[EXTRACTED RECORDS]:
***

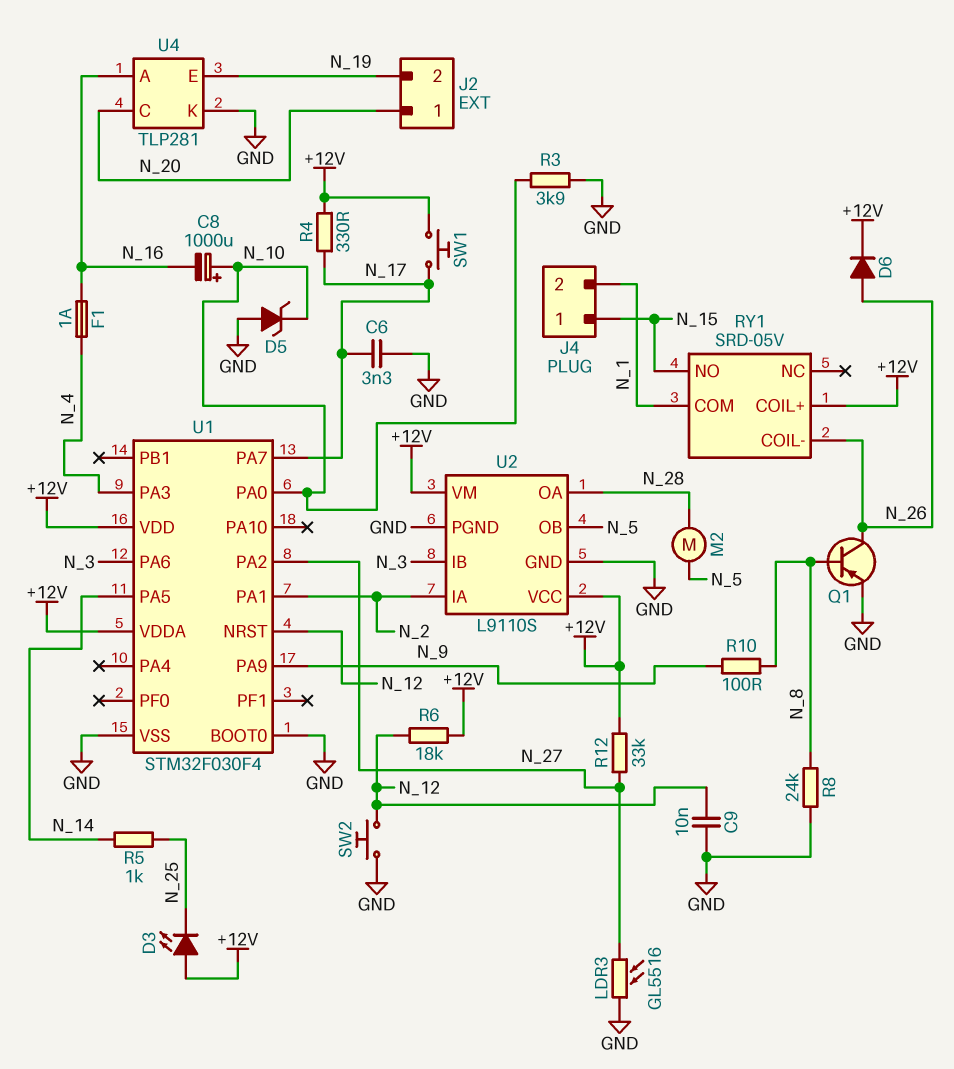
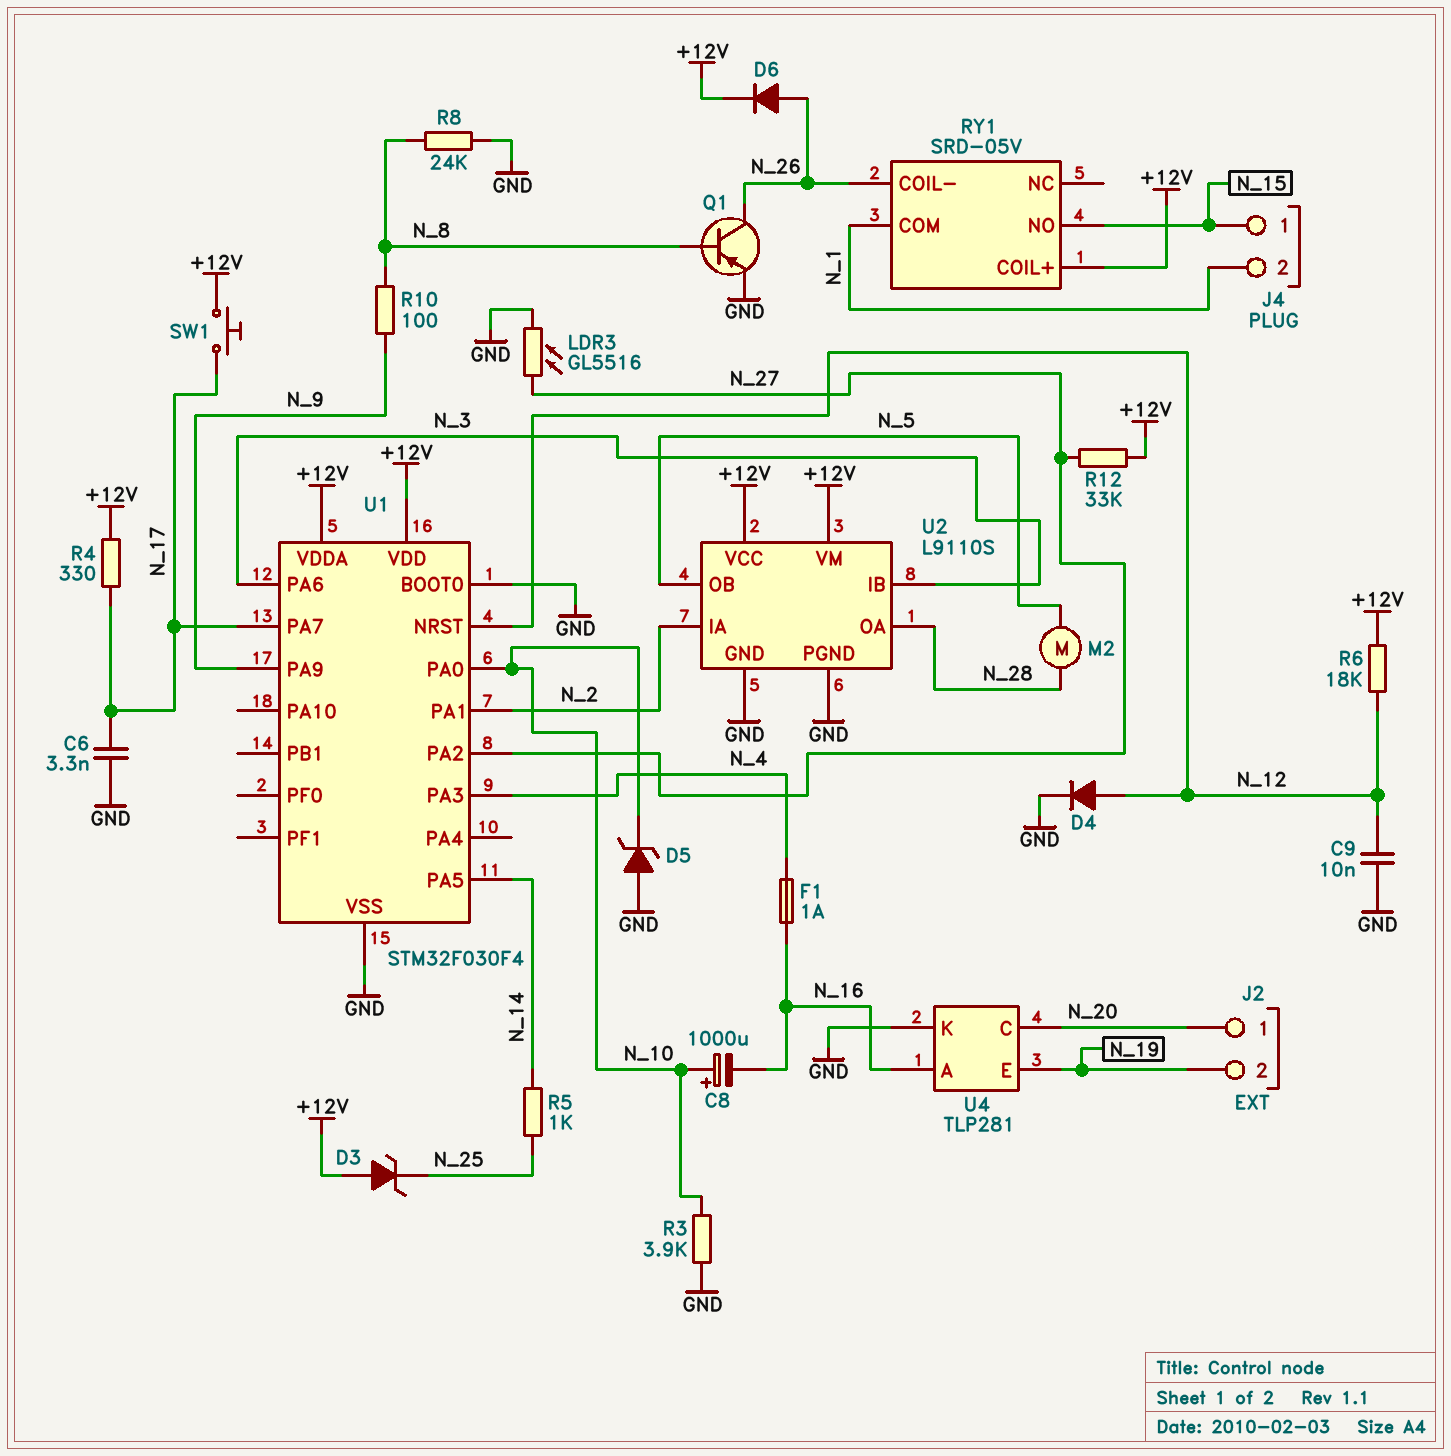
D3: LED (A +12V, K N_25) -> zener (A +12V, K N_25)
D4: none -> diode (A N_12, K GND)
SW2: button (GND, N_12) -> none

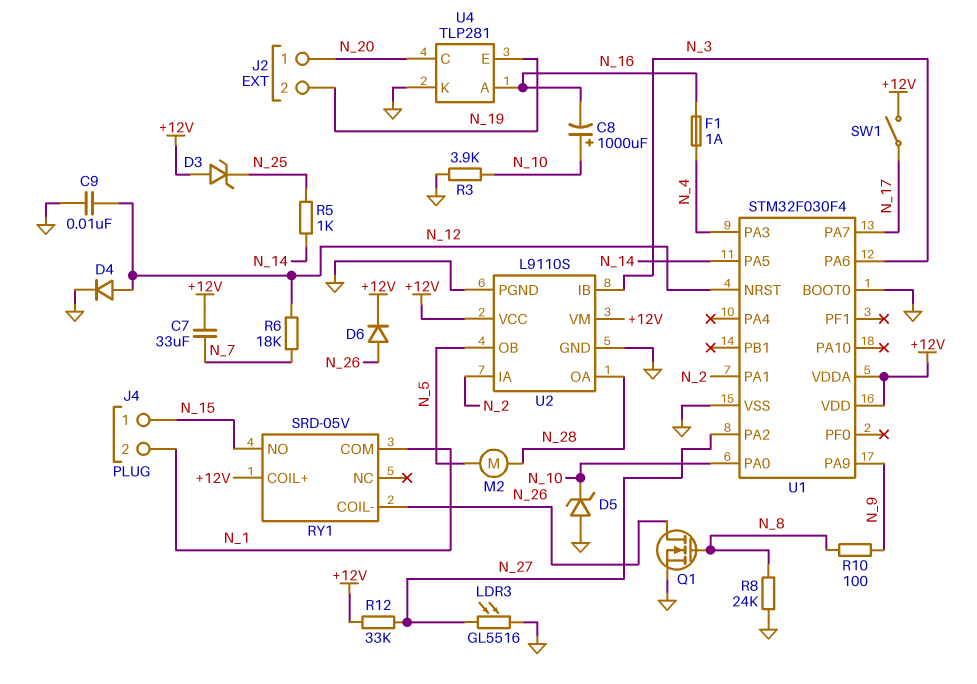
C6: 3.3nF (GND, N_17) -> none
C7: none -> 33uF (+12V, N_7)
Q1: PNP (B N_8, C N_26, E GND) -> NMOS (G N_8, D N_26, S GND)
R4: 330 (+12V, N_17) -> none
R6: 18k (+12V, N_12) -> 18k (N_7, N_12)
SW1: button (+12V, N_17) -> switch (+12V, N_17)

***

Your answer must consist of every line from the listing that holds the string "button".

[EXERCISE SOLUTION]:
SW2: button (GND, N_12) -> none
SW1: button (+12V, N_17) -> switch (+12V, N_17)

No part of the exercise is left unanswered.